(Required work) Please copy each line of the records below that holds the word "none".

(Supplied records)
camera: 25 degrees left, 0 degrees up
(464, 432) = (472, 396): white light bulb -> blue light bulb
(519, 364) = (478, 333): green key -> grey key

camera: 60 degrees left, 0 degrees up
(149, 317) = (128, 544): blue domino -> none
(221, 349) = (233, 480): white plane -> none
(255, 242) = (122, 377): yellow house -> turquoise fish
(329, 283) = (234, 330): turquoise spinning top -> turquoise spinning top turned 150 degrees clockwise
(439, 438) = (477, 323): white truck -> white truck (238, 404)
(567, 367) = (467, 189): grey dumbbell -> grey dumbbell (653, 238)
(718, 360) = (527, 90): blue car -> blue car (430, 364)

...

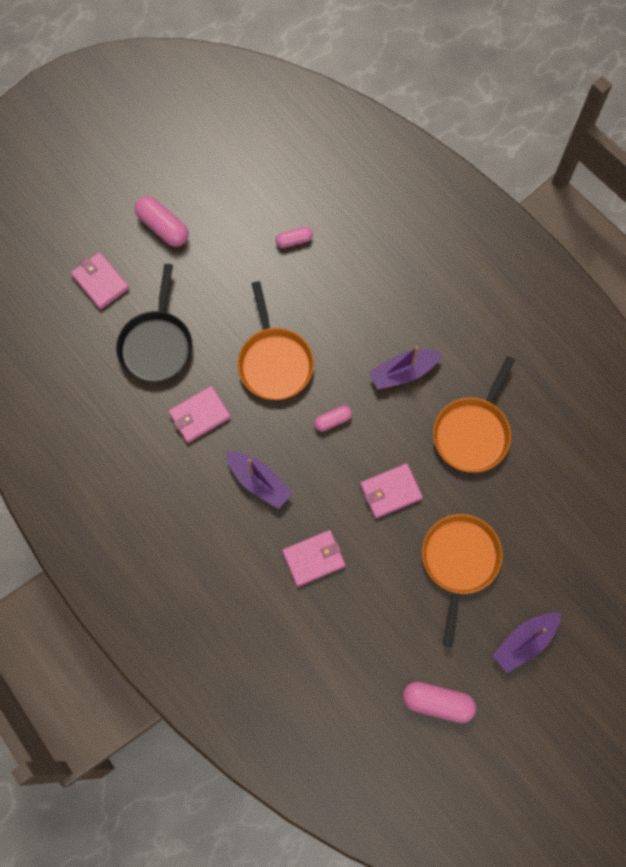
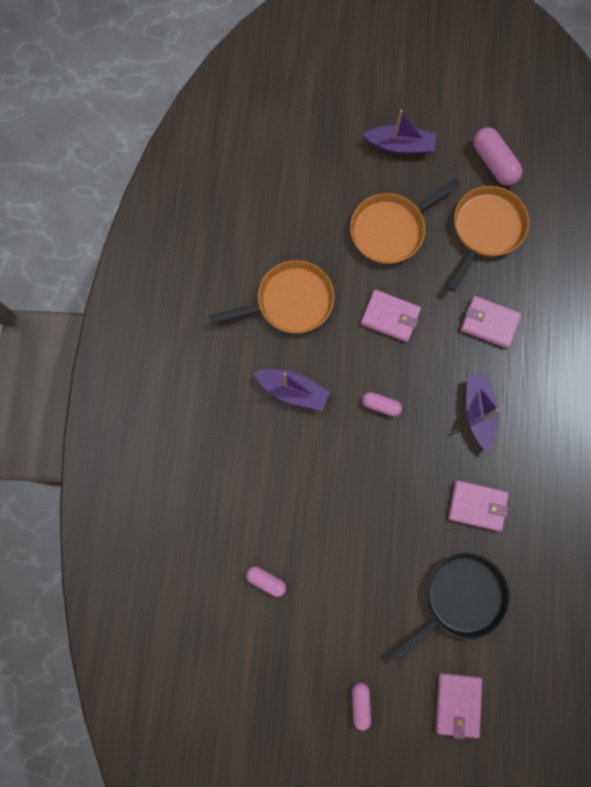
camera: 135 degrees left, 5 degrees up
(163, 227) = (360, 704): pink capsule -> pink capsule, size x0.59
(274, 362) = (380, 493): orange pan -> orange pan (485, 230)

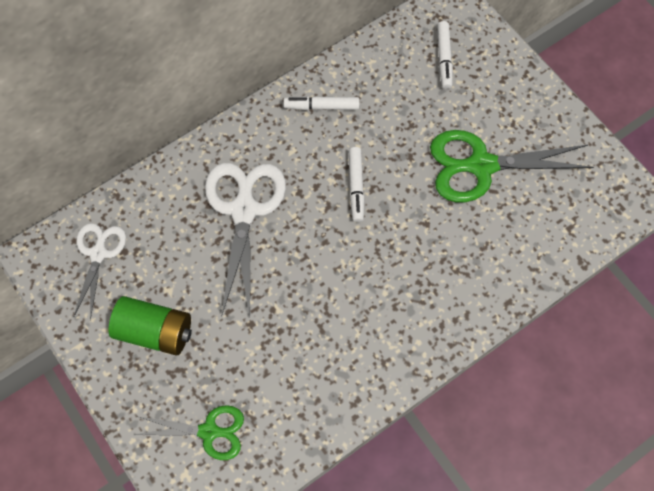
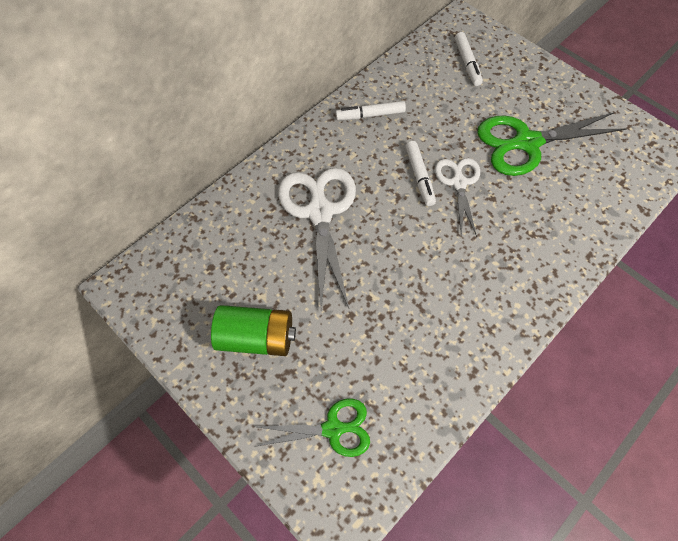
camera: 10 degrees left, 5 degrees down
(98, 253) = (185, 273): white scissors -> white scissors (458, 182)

(Result below)
(149, 317) = (128, 544): blue domino -> none
(221, 349) = (233, 480): white plane -> none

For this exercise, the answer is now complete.